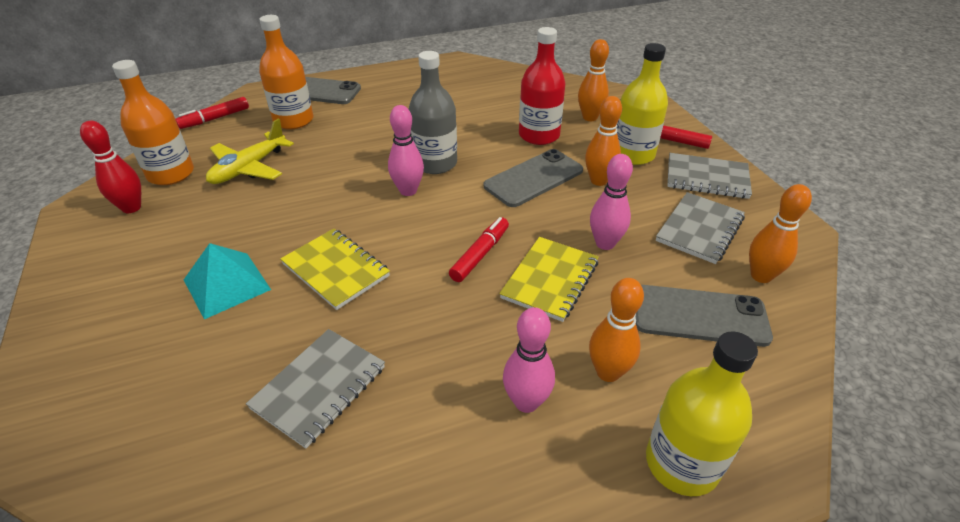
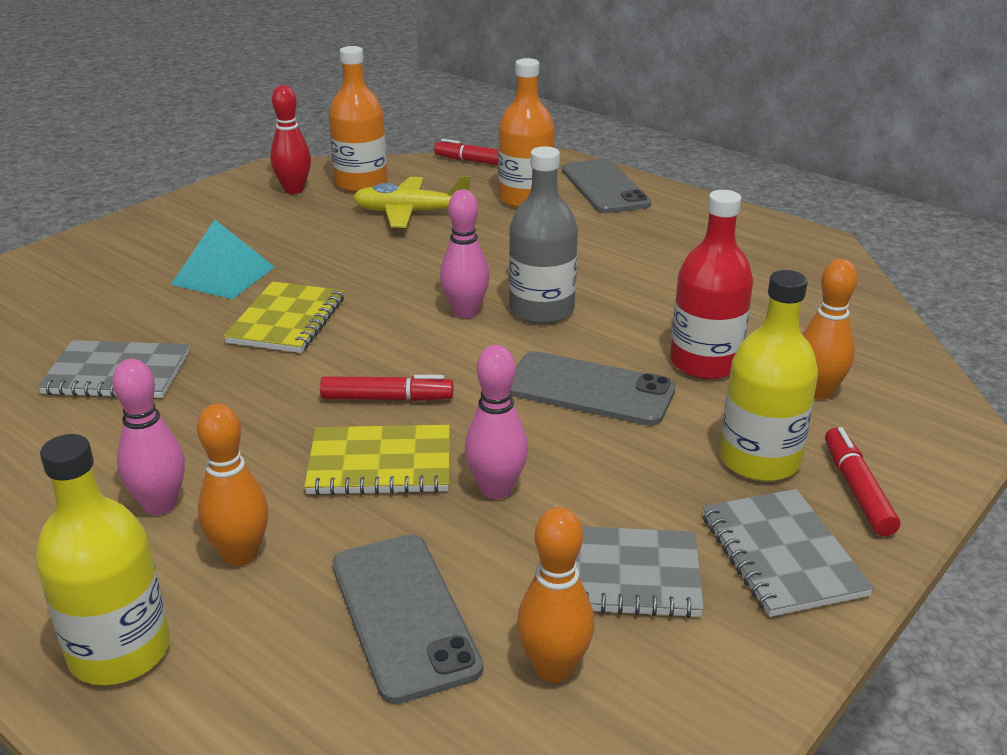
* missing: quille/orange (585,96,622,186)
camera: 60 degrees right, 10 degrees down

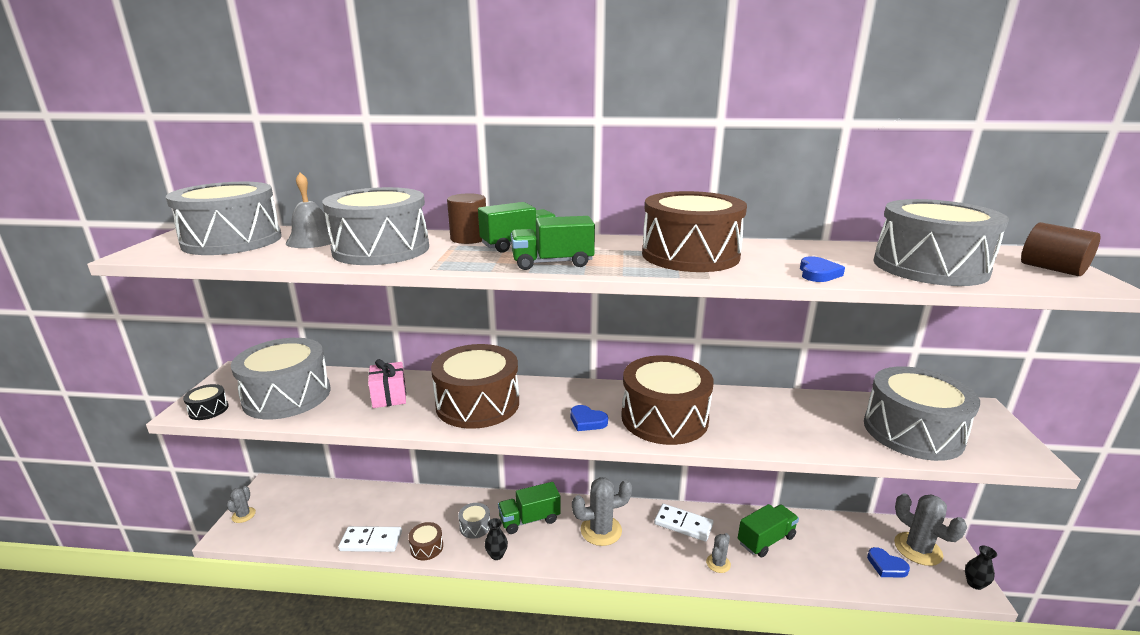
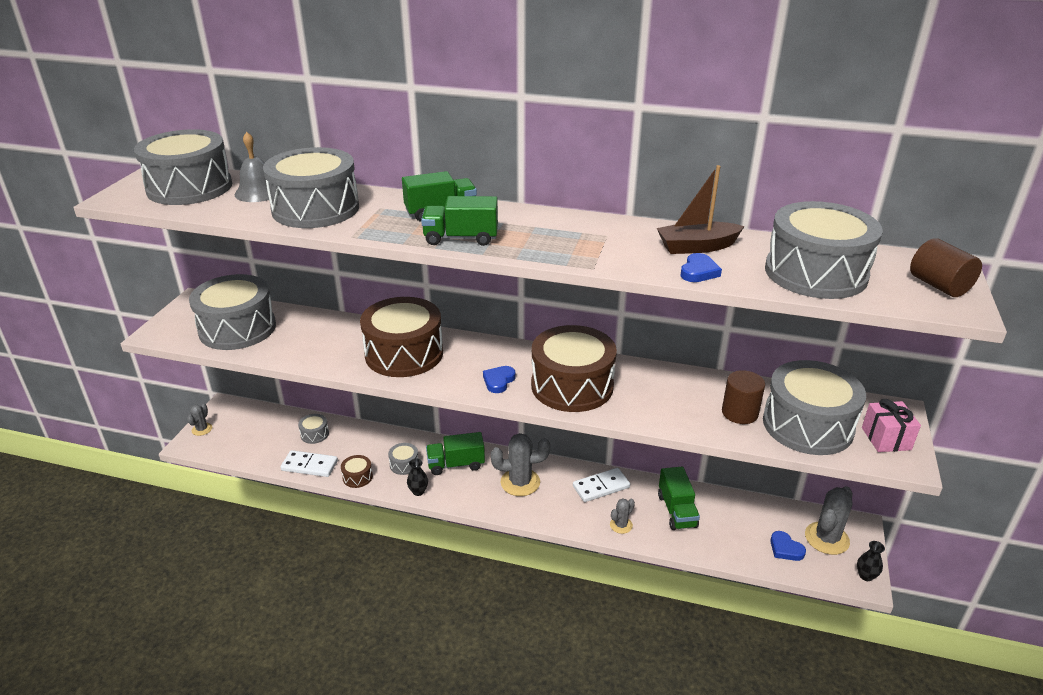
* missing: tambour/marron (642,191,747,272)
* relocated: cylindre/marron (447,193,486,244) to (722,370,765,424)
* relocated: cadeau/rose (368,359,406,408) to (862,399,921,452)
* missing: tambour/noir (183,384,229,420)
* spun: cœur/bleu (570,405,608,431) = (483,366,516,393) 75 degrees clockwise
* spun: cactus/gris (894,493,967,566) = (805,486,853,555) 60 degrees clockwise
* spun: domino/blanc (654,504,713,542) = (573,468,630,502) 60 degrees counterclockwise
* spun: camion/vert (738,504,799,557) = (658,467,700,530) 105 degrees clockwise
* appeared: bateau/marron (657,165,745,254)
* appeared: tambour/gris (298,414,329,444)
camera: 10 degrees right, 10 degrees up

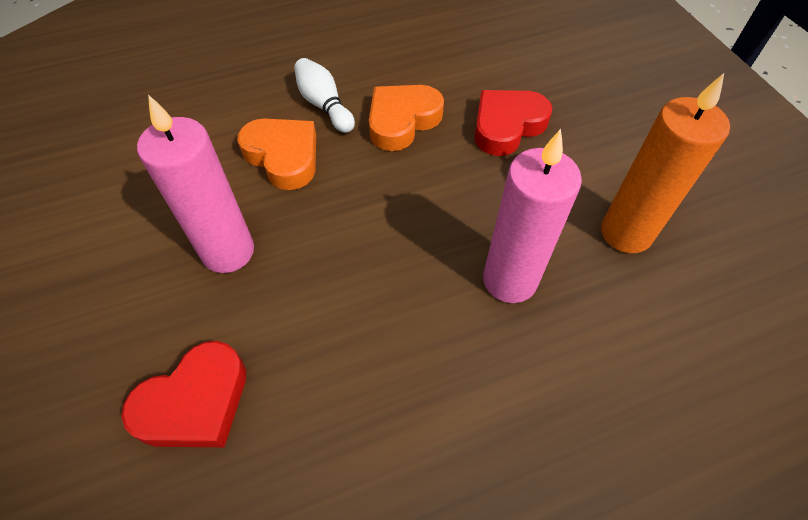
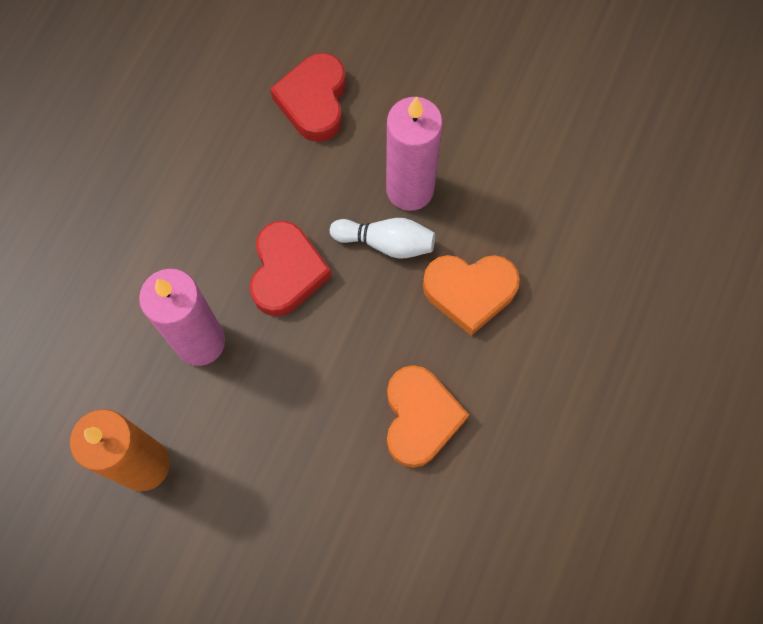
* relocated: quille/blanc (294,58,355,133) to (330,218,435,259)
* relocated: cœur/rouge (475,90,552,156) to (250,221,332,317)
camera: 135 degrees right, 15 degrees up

============

## What the task requires
Transcribe the records verbatim and omit the images.

## Finished task
* missing: quille/orange (585,96,622,186)
camera: 60 degrees right, 10 degrees down

* missing: tambour/marron (642,191,747,272)
* relocated: cylindre/marron (447,193,486,244) to (722,370,765,424)
* relocated: cadeau/rose (368,359,406,408) to (862,399,921,452)
* missing: tambour/noir (183,384,229,420)
* spun: cœur/bleu (570,405,608,431) = (483,366,516,393) 75 degrees clockwise
* spun: cactus/gris (894,493,967,566) = (805,486,853,555) 60 degrees clockwise
* spun: domino/blanc (654,504,713,542) = (573,468,630,502) 60 degrees counterclockwise
* spun: camion/vert (738,504,799,557) = (658,467,700,530) 105 degrees clockwise
* appeared: bateau/marron (657,165,745,254)
* appeared: tambour/gris (298,414,329,444)
camera: 10 degrees right, 10 degrees up

* relocated: quille/blanc (294,58,355,133) to (330,218,435,259)
* relocated: cœur/rouge (475,90,552,156) to (250,221,332,317)
camera: 135 degrees right, 15 degrees up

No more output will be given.